> **Goal of the exercise**:
Word for word, copy the data that follows and skip its pictures.

> **Dataset excerpt**:
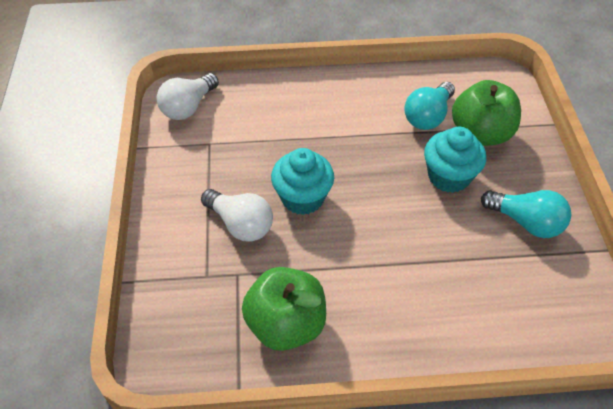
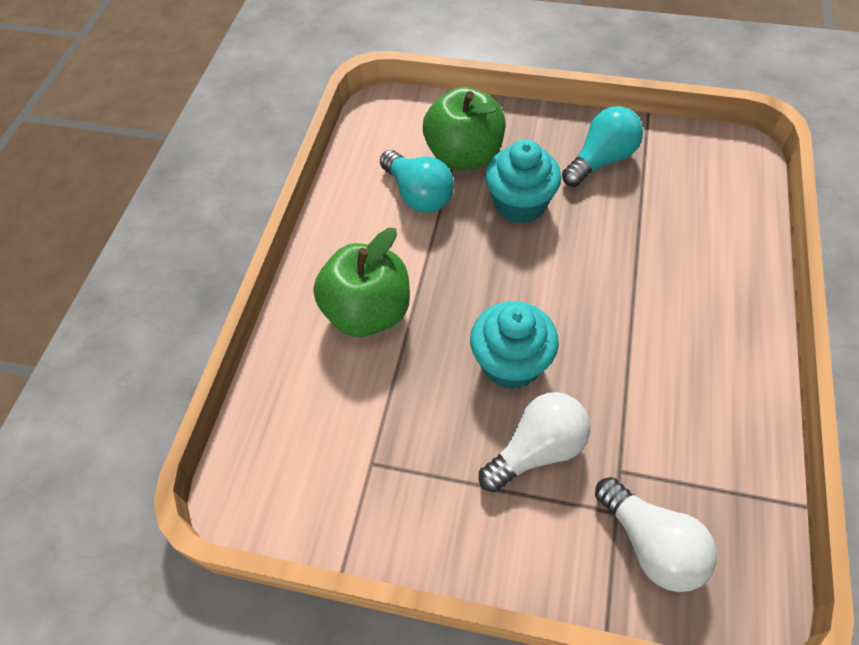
camera: 70 degrees left, 5 degrees up
(188, 107) = (280, 481): white light bulb -> white light bulb (651, 544)
(286, 324) = (704, 428): green apple -> green apple (368, 312)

> **Answer**:
camera: 70 degrees left, 5 degrees up
(188, 107) = (280, 481): white light bulb -> white light bulb (651, 544)
(286, 324) = (704, 428): green apple -> green apple (368, 312)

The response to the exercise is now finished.